RECORDS FOR THIS EXERCISE =>
....
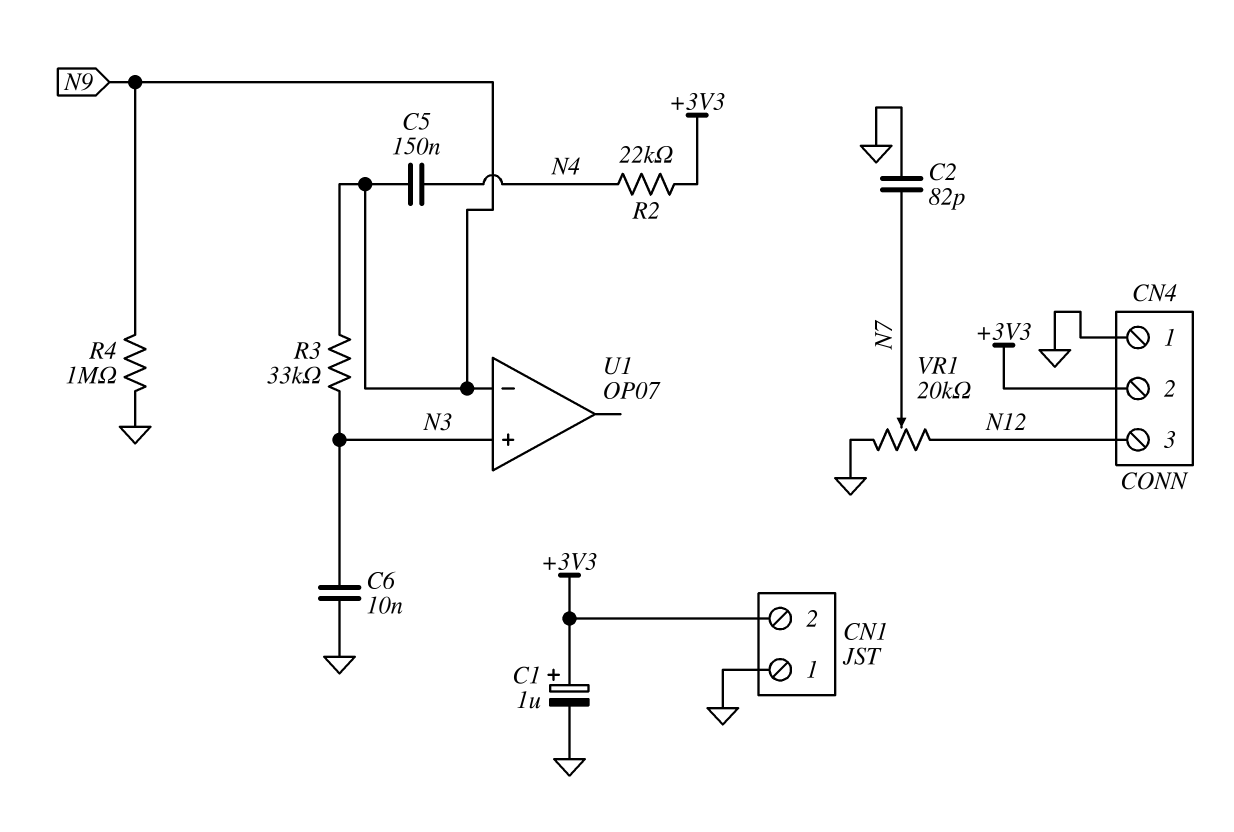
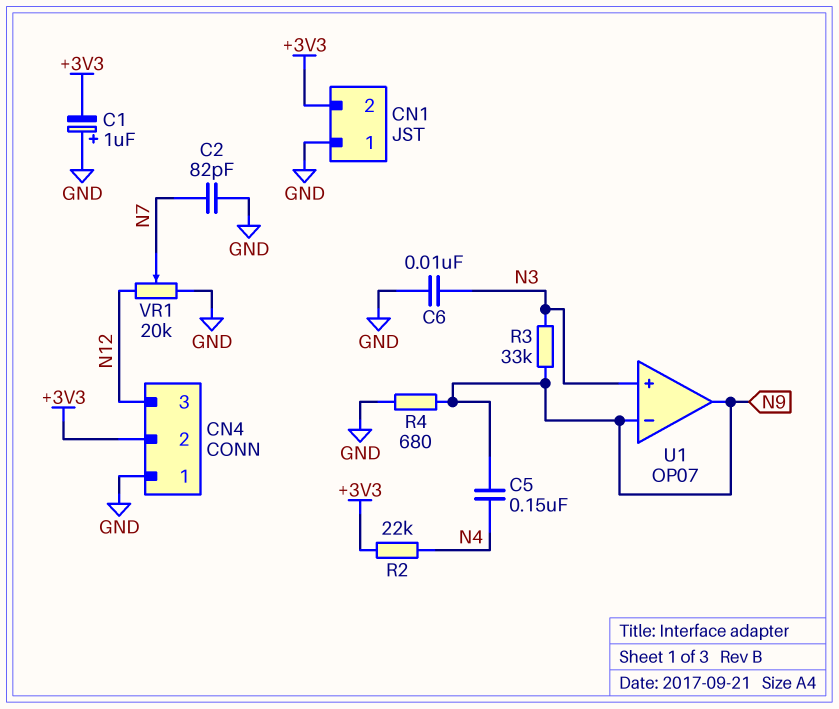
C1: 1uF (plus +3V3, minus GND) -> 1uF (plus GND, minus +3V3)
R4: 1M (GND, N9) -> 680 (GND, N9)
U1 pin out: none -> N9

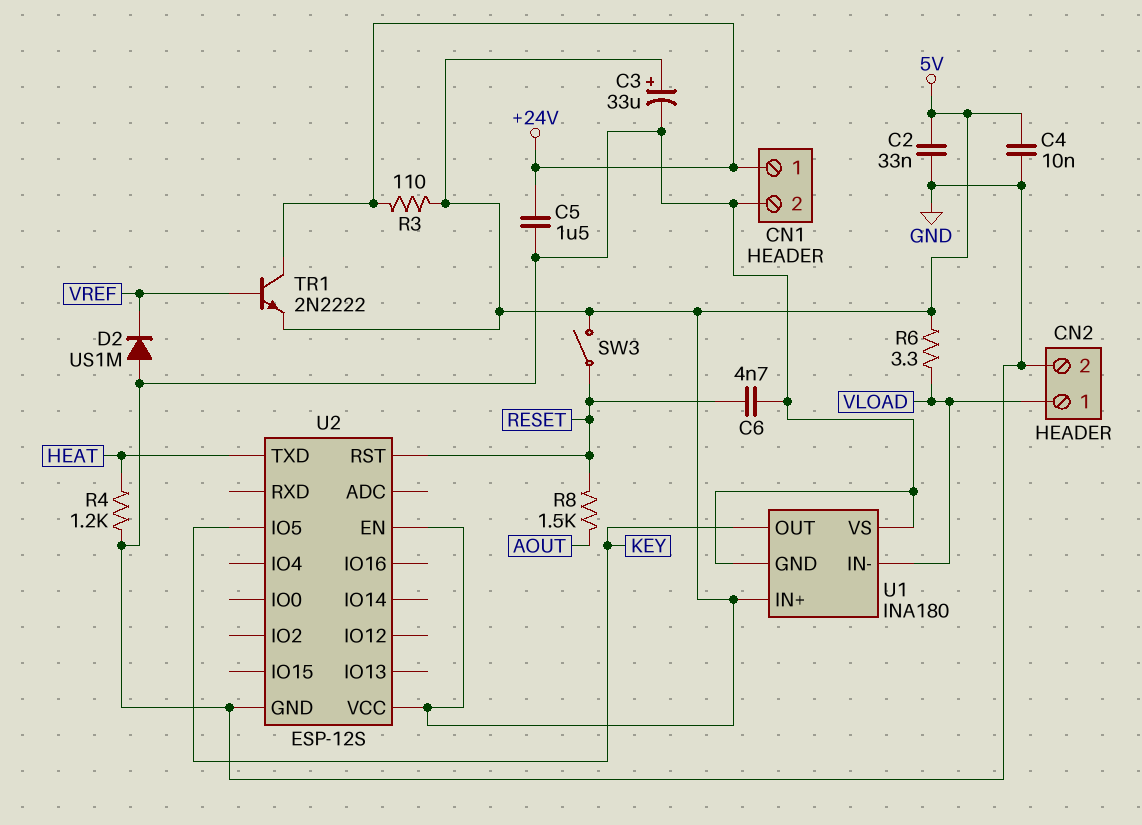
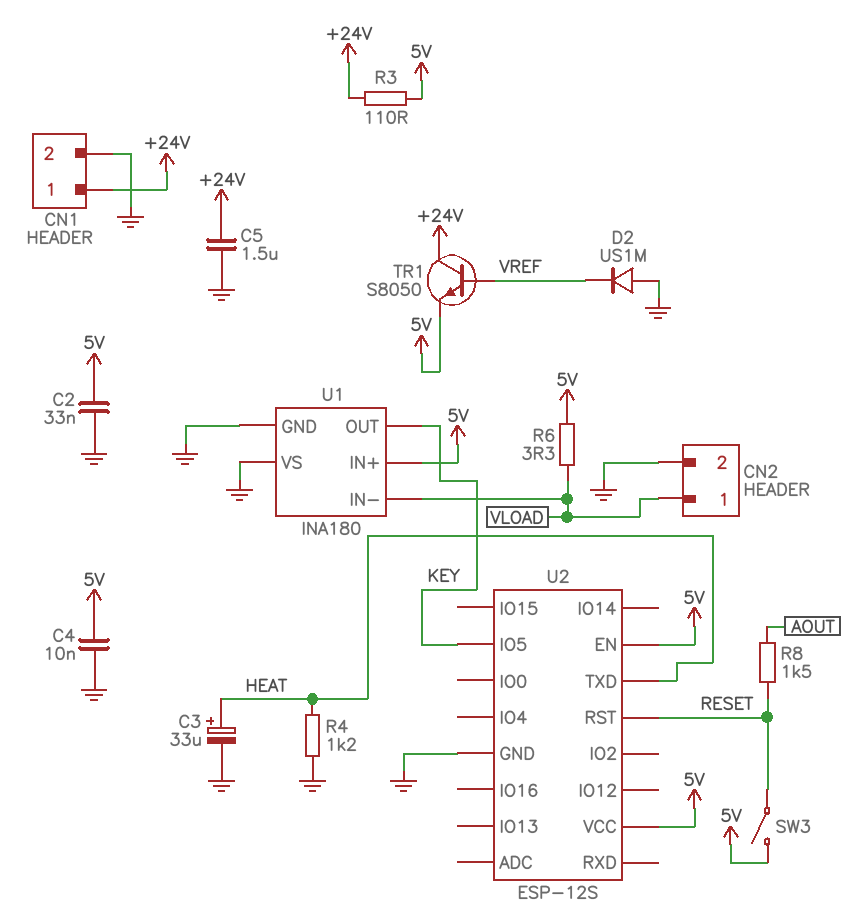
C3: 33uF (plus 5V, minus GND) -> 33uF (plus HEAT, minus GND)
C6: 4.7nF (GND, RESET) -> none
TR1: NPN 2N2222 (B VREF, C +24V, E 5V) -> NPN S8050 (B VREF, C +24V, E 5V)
....
WHAT YOU SHOULD DO =>
Return the listing unchanged except for the pictures, which should be dropped.

TASK RESPONSE =>
C1: 1uF (plus +3V3, minus GND) -> 1uF (plus GND, minus +3V3)
R4: 1M (GND, N9) -> 680 (GND, N9)
U1 pin out: none -> N9

C3: 33uF (plus 5V, minus GND) -> 33uF (plus HEAT, minus GND)
C6: 4.7nF (GND, RESET) -> none
TR1: NPN 2N2222 (B VREF, C +24V, E 5V) -> NPN S8050 (B VREF, C +24V, E 5V)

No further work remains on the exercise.